- _Exercise objective_: What is needed here is an exact repetition of the records below, beginning at the line that has "green brick G10:G11" and stopping after the line that has "none -> lime brick F3:G4 level 1".

*** Opening Exercise materials ***

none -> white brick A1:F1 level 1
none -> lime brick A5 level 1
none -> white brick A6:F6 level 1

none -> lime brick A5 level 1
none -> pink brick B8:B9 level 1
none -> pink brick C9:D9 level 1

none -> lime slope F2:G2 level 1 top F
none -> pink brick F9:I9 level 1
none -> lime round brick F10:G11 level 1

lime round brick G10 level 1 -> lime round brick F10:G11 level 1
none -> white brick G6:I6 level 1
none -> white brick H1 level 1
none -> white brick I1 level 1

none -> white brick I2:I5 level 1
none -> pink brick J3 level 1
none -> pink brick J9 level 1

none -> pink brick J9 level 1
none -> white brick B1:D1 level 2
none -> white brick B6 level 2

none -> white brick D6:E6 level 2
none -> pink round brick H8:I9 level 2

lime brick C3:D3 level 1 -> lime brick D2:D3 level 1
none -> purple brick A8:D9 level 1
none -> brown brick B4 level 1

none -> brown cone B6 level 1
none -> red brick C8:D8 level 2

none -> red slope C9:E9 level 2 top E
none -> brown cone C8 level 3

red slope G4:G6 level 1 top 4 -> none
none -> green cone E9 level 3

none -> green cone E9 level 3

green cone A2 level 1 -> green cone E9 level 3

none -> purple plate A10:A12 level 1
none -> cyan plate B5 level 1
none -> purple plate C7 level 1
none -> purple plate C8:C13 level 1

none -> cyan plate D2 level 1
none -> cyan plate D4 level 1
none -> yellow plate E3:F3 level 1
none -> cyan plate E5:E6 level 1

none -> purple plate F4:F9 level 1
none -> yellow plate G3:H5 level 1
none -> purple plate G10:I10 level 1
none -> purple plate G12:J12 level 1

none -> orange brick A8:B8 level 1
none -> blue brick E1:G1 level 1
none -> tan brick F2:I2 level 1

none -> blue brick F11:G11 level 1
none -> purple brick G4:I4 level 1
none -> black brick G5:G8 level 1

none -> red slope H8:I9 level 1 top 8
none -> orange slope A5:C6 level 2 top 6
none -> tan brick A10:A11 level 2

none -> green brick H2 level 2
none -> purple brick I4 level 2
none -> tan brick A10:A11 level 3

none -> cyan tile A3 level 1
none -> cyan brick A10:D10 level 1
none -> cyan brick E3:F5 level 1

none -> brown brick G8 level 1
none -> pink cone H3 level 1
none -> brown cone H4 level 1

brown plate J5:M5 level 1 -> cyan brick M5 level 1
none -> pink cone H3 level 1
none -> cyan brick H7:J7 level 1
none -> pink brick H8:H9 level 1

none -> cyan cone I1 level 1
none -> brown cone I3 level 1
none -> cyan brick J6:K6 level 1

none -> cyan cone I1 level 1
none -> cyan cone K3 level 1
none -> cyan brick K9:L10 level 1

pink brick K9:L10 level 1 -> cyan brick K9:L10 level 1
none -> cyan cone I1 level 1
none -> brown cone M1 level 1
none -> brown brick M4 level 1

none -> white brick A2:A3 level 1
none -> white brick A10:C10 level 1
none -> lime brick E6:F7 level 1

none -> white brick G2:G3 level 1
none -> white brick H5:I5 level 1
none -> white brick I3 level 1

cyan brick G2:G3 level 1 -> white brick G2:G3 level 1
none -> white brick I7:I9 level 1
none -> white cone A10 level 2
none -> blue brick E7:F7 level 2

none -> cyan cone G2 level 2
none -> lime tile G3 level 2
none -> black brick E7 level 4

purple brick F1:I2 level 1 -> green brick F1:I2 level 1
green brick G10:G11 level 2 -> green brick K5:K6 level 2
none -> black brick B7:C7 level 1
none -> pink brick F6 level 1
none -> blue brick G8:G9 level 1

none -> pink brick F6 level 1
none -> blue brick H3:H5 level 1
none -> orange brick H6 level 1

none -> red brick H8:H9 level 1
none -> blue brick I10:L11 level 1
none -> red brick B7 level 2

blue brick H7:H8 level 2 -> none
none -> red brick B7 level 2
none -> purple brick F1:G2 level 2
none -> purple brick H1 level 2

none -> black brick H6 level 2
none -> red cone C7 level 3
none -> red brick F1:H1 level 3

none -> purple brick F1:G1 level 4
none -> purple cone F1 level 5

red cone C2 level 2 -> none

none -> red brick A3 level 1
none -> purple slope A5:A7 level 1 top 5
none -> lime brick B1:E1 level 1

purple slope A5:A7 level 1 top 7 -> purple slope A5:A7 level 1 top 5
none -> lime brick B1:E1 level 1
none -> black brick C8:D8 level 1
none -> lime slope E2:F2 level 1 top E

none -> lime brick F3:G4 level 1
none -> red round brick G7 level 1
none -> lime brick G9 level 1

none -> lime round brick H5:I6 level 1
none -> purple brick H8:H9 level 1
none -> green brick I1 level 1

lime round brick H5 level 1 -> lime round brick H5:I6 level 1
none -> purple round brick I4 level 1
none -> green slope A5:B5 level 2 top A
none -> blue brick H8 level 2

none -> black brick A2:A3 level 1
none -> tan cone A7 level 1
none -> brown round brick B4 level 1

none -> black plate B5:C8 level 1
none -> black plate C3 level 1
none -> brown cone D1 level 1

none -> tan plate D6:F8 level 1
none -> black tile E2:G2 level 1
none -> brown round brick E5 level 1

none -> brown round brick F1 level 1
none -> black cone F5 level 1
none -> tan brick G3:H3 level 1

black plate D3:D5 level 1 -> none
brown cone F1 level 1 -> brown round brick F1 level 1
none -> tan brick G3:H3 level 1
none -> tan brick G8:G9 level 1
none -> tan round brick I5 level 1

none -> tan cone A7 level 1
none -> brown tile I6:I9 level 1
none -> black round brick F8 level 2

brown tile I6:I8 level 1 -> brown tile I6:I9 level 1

*** Closing Exercise materials ***

- _Your solution_:
green brick G10:G11 level 2 -> green brick K5:K6 level 2
none -> black brick B7:C7 level 1
none -> pink brick F6 level 1
none -> blue brick G8:G9 level 1

none -> pink brick F6 level 1
none -> blue brick H3:H5 level 1
none -> orange brick H6 level 1

none -> red brick H8:H9 level 1
none -> blue brick I10:L11 level 1
none -> red brick B7 level 2

blue brick H7:H8 level 2 -> none
none -> red brick B7 level 2
none -> purple brick F1:G2 level 2
none -> purple brick H1 level 2

none -> black brick H6 level 2
none -> red cone C7 level 3
none -> red brick F1:H1 level 3

none -> purple brick F1:G1 level 4
none -> purple cone F1 level 5

red cone C2 level 2 -> none

none -> red brick A3 level 1
none -> purple slope A5:A7 level 1 top 5
none -> lime brick B1:E1 level 1

purple slope A5:A7 level 1 top 7 -> purple slope A5:A7 level 1 top 5
none -> lime brick B1:E1 level 1
none -> black brick C8:D8 level 1
none -> lime slope E2:F2 level 1 top E

none -> lime brick F3:G4 level 1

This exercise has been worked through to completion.